- _EXERCISE INSTRUCTIONS_
All lines from the one holding "C1: 1.5uF (GND, VA)" through the last line of the entries below must be transcribed exactly, and no others. Pictures do not go in.

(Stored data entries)
—————

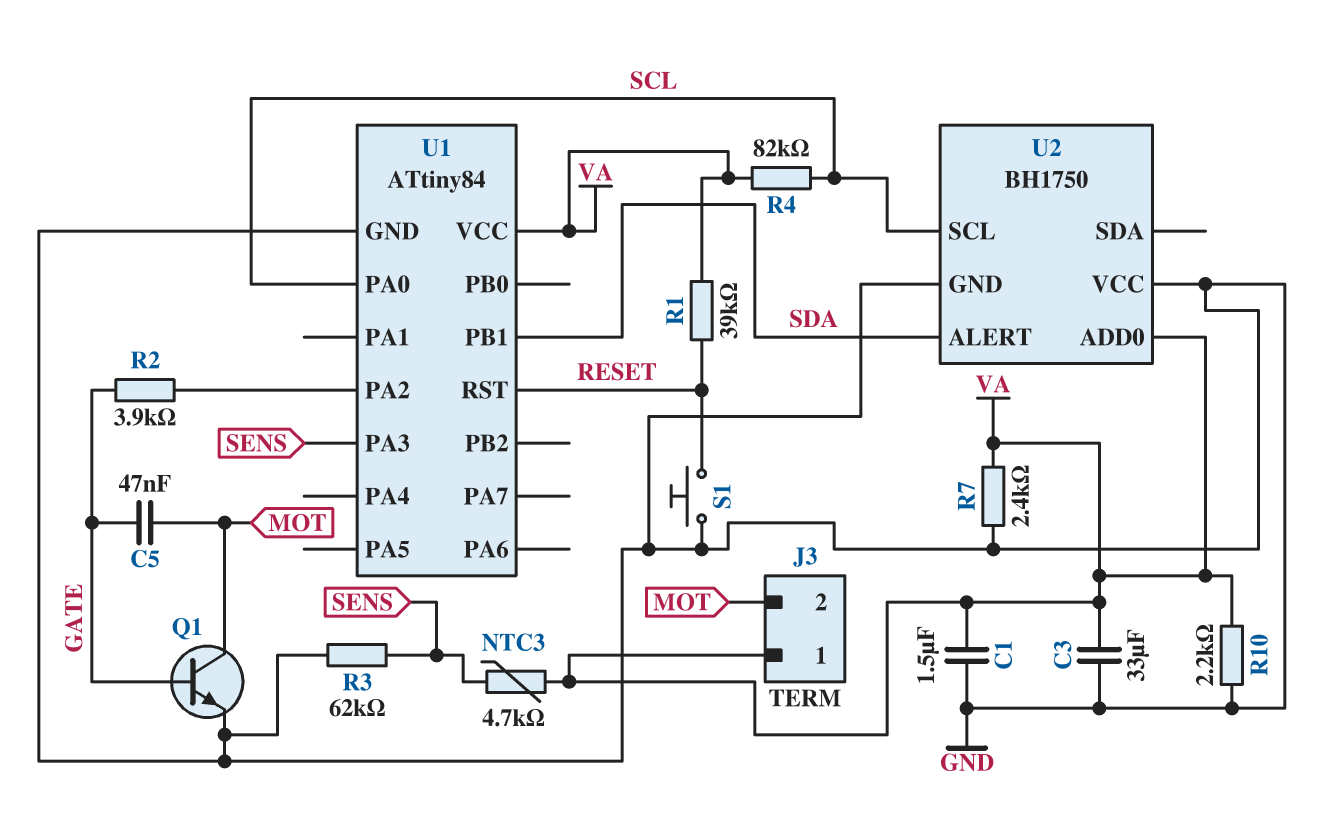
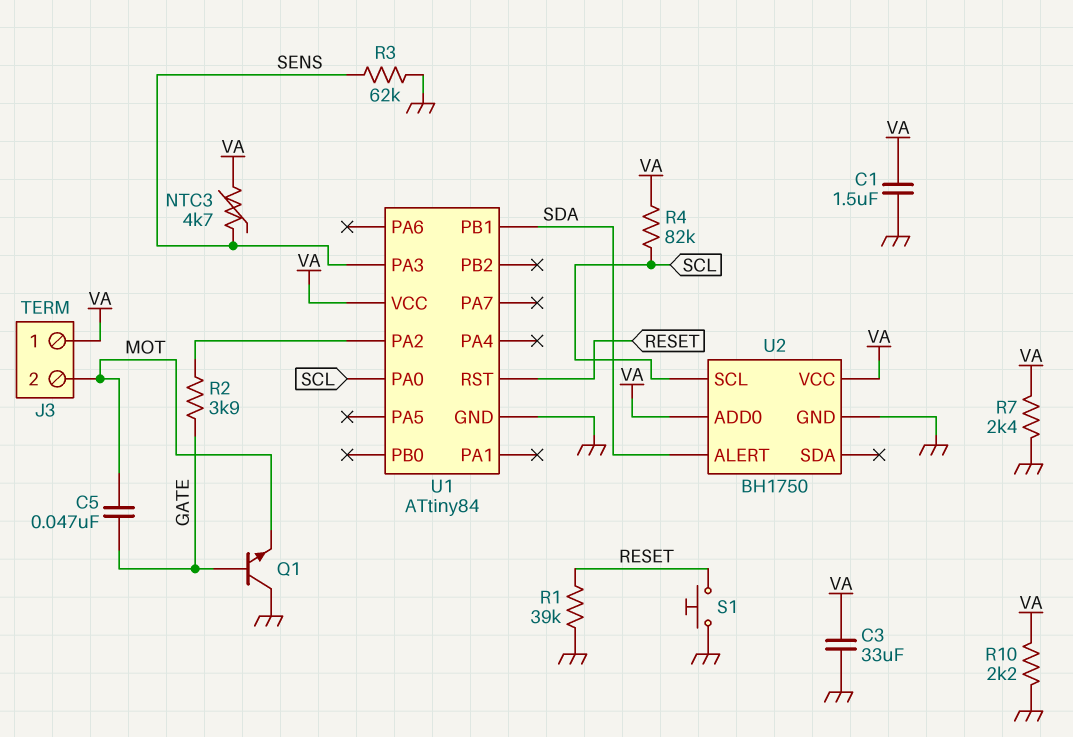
Q1: NPN (B GATE, C MOT, E GND) -> NPN (B GATE, C GND, E MOT)
R1: 39k (RESET, VA) -> 39k (GND, RESET)
U2 pin VCC: GND -> VA

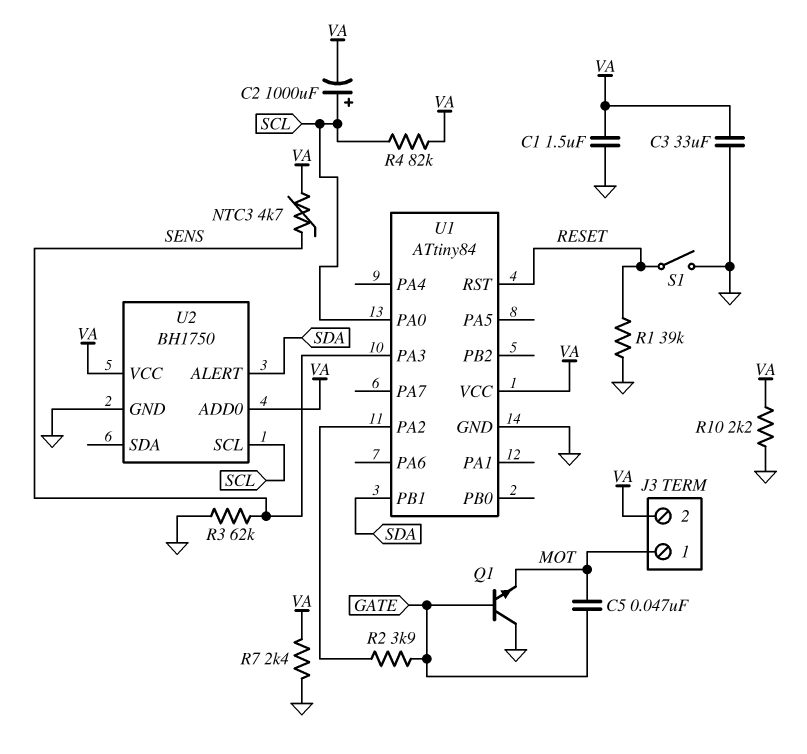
C2: none -> 1000uF (plus SCL, minus VA)
J3 pin 1: VA -> MOT
J3 pin 2: MOT -> VA
S1: button (GND, RESET) -> switch (GND, RESET)

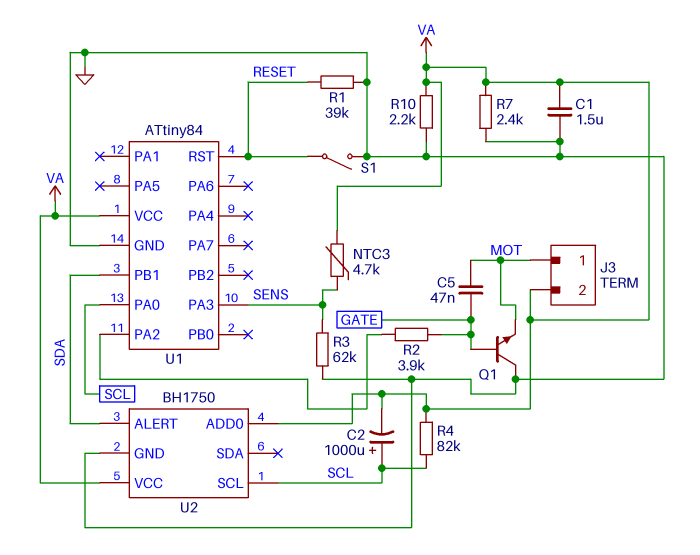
C3: 33uF (GND, VA) -> none

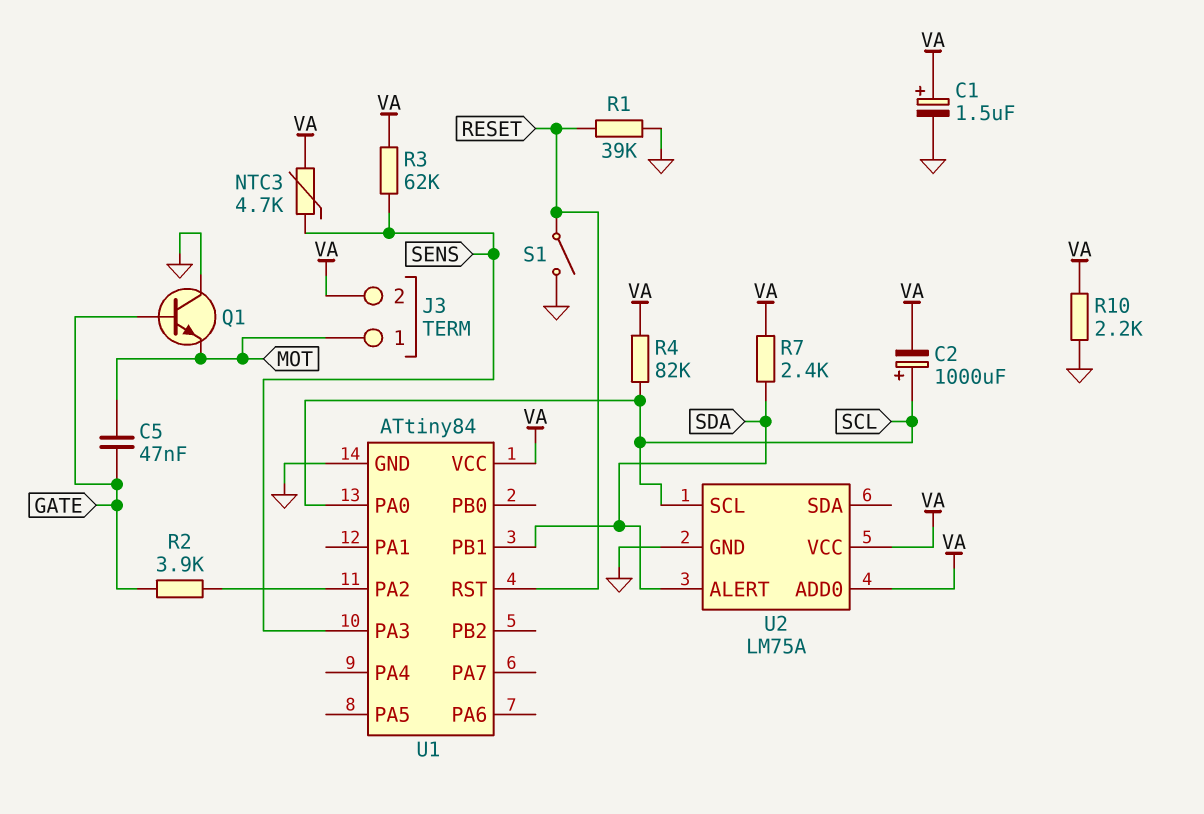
C1: 1.5uF (GND, VA) -> 1.5uF (plus VA, minus GND)
R3: 62k (GND, SENS) -> 62k (SENS, VA)
R7: 2.4k (GND, VA) -> 2.4k (SDA, VA)
U2: BH1750 -> LM75A

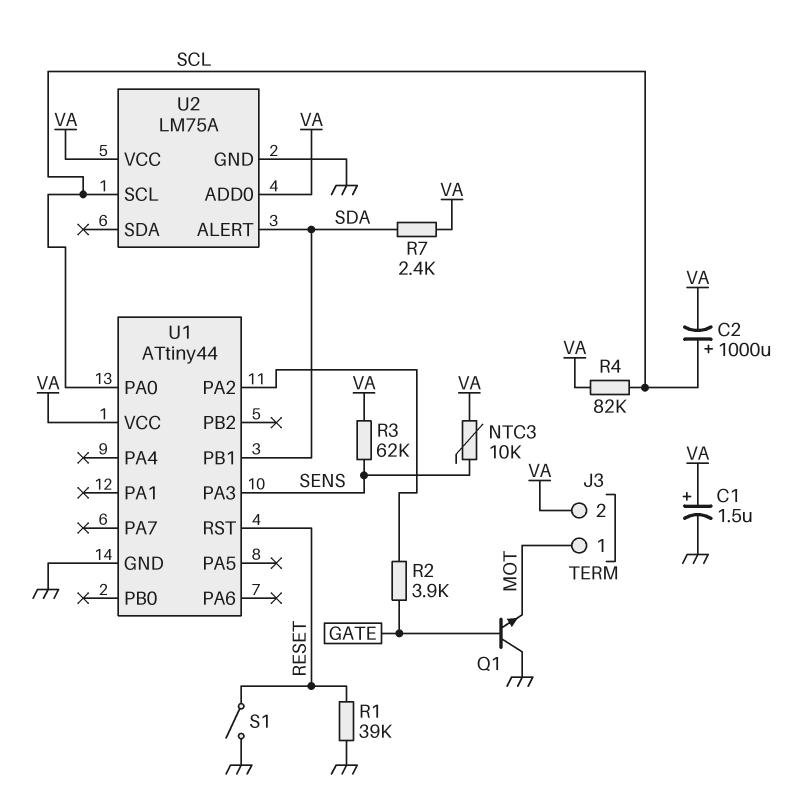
C5: 47nF (GATE, MOT) -> none
NTC3: 4.7k (SENS, VA) -> 10k (SENS, VA)
R10: 2.2k (GND, VA) -> none
U1: ATtiny84 -> ATtiny44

—————

- _EXERCISE RESULT_
C1: 1.5uF (GND, VA) -> 1.5uF (plus VA, minus GND)
R3: 62k (GND, SENS) -> 62k (SENS, VA)
R7: 2.4k (GND, VA) -> 2.4k (SDA, VA)
U2: BH1750 -> LM75A

C5: 47nF (GATE, MOT) -> none
NTC3: 4.7k (SENS, VA) -> 10k (SENS, VA)
R10: 2.2k (GND, VA) -> none
U1: ATtiny84 -> ATtiny44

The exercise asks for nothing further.